**Your task:** Reproduce the records precisely. Omit every picture.

**Records provided:**

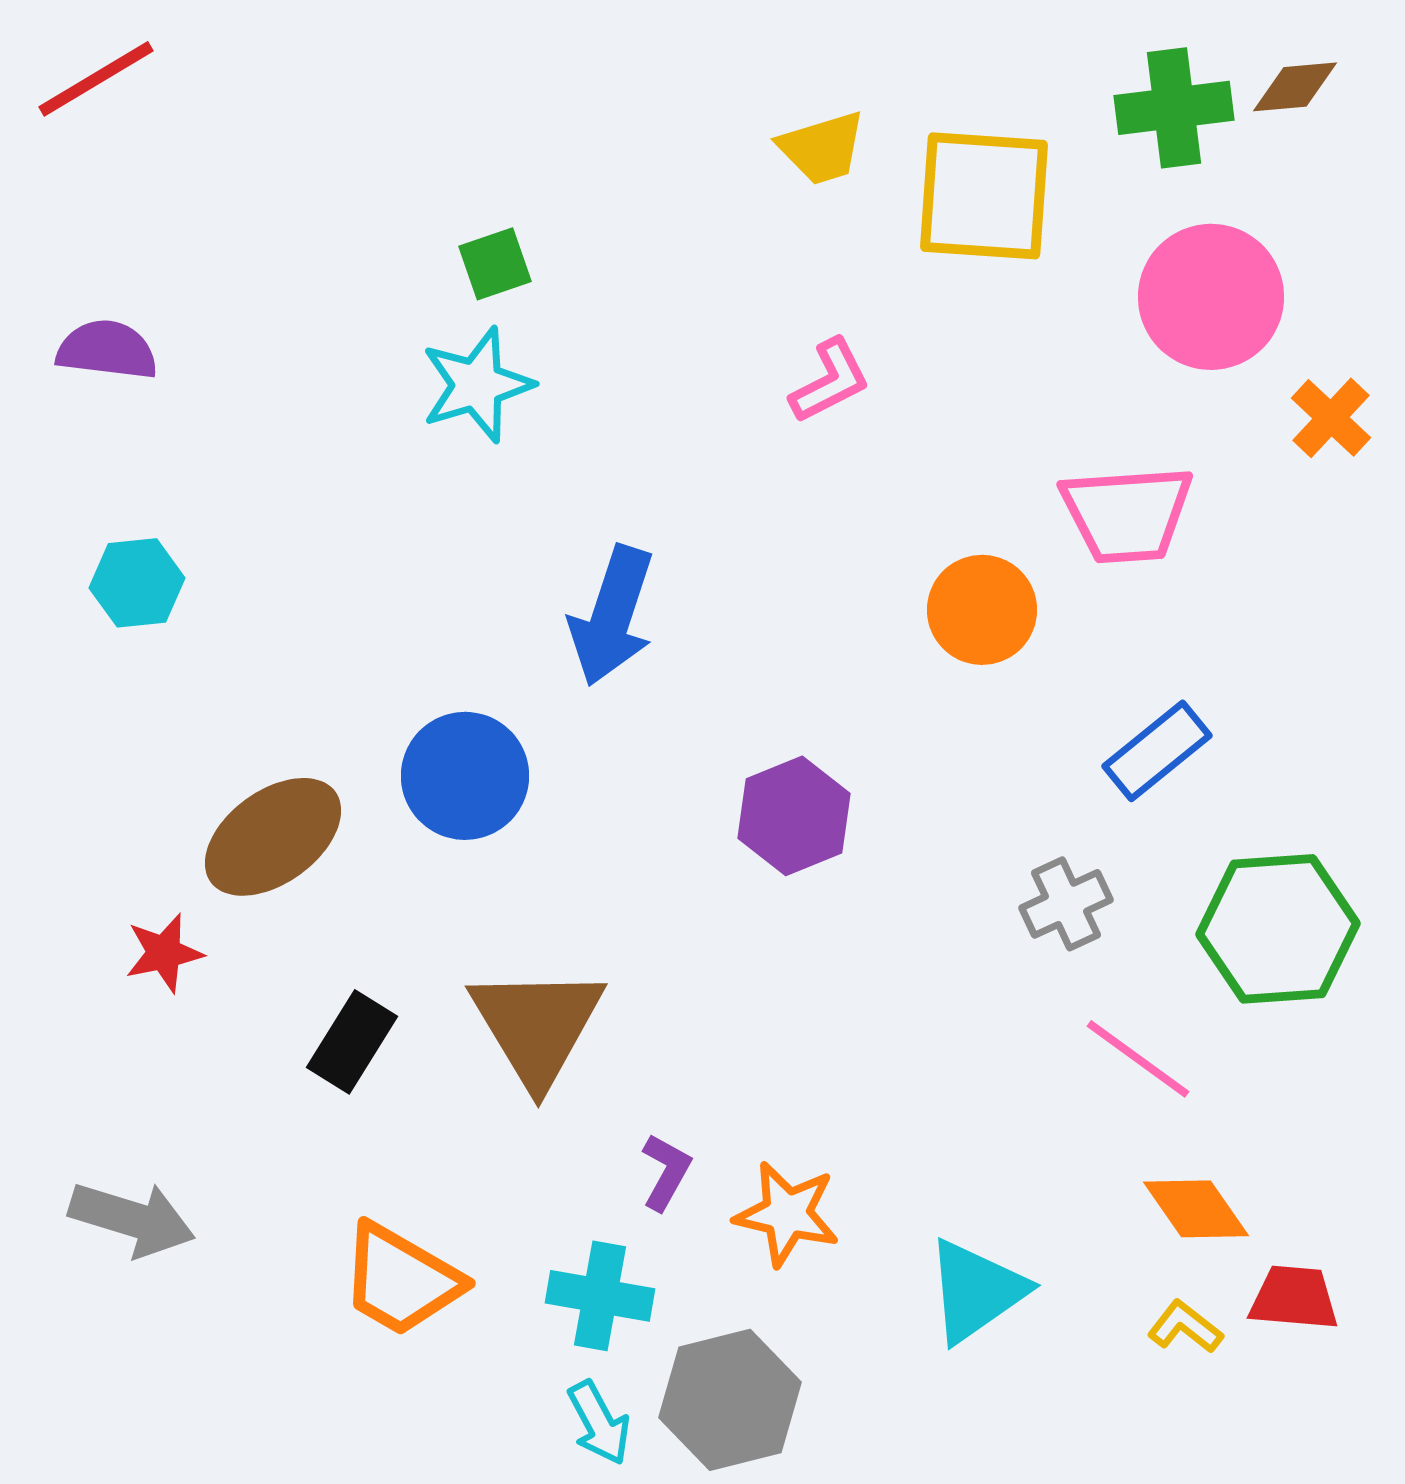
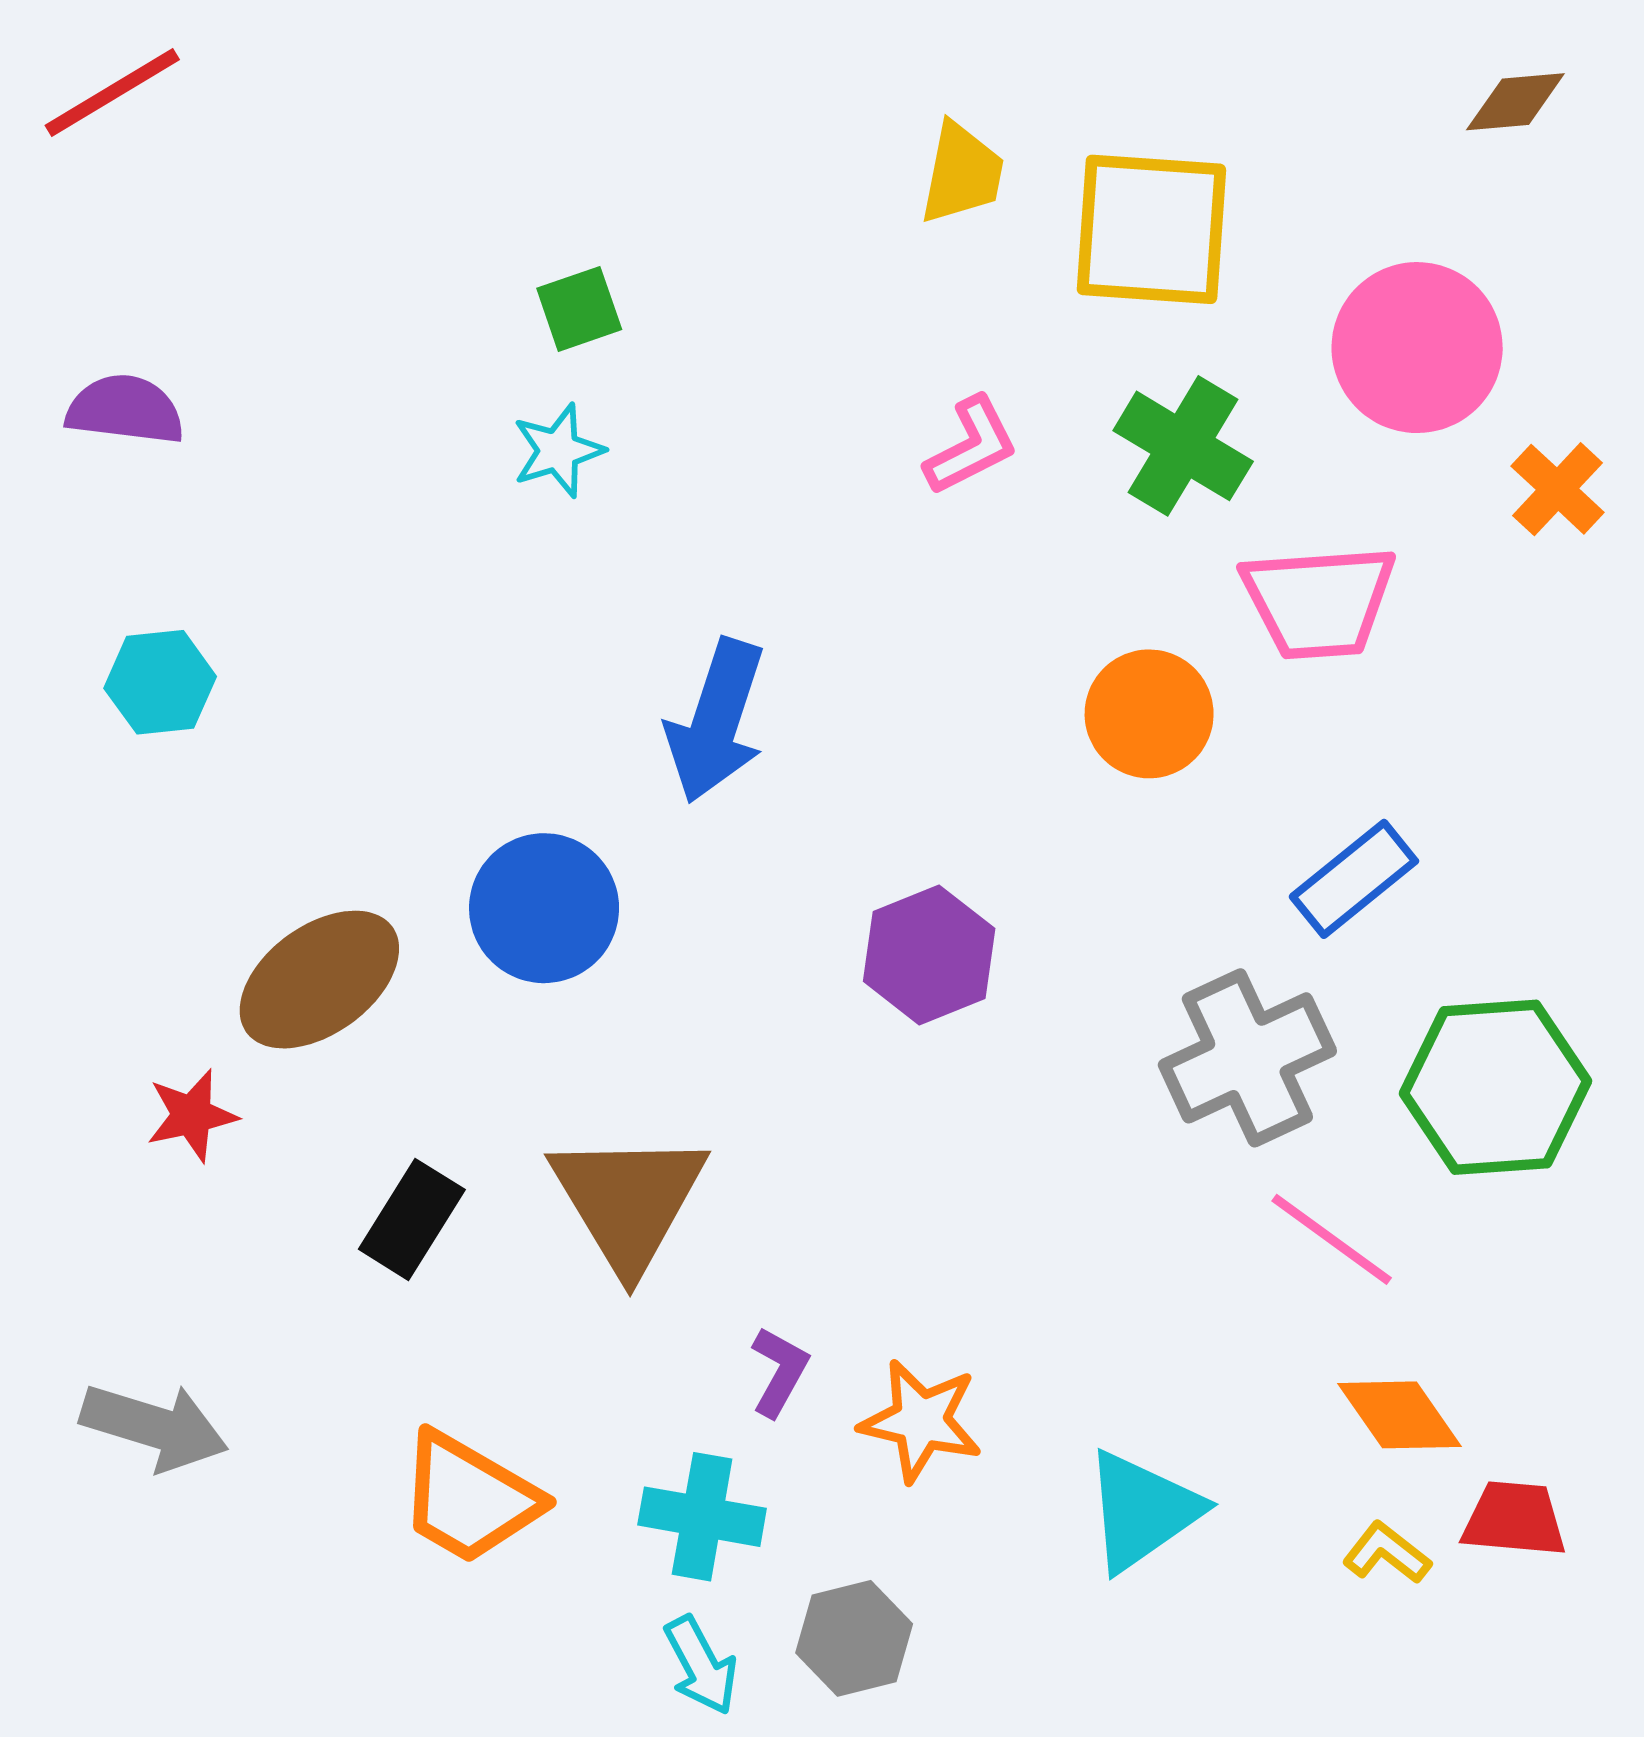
green cross: (1174, 108) -> (1183, 446), moved, turned 38
yellow trapezoid: (822, 148) -> (962, 173), turned -62
cyan star: (477, 385) -> (558, 451), size x0.7
gray cross: (1066, 904) -> (1247, 1058), size x1.6
gray hexagon: (730, 1400) -> (854, 1638), size x0.7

**Response area:**
green cross: (1174, 108) -> (1183, 446), moved, turned 38
yellow trapezoid: (822, 148) -> (962, 173), turned -62
cyan star: (477, 385) -> (558, 451), size x0.7
gray cross: (1066, 904) -> (1247, 1058), size x1.6
gray hexagon: (730, 1400) -> (854, 1638), size x0.7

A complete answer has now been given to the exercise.